▸ Exercise prompt: What is needed is an exact repeat of the entries, with no pictures in it.

▸ Records for this task:
--

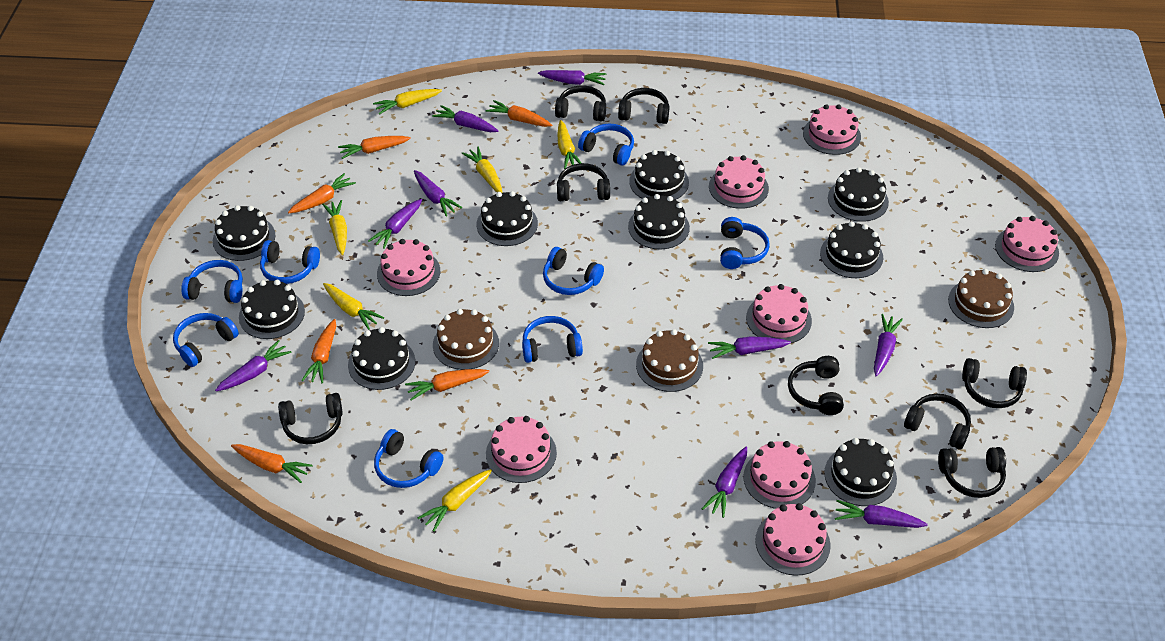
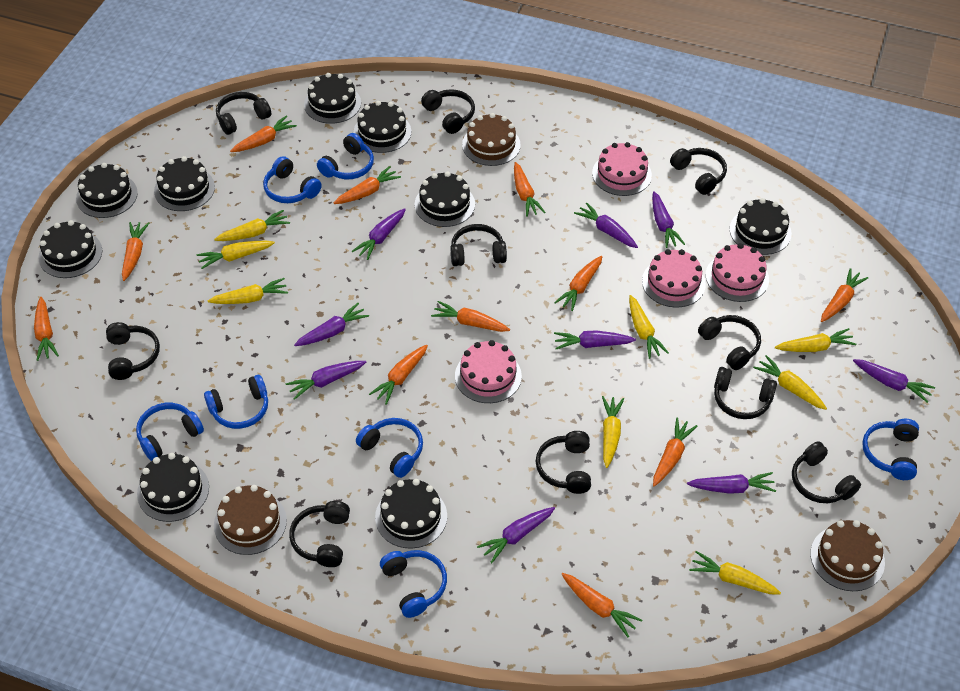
black headphones: 8 -> 10
blue headphones: 8 -> 7
orange carrot: 6 -> 11
pink cake: 8 -> 4
yellow carrot: 6 -> 8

--

▸ Exercise response:
black headphones: 8 -> 10
blue headphones: 8 -> 7
orange carrot: 6 -> 11
pink cake: 8 -> 4
yellow carrot: 6 -> 8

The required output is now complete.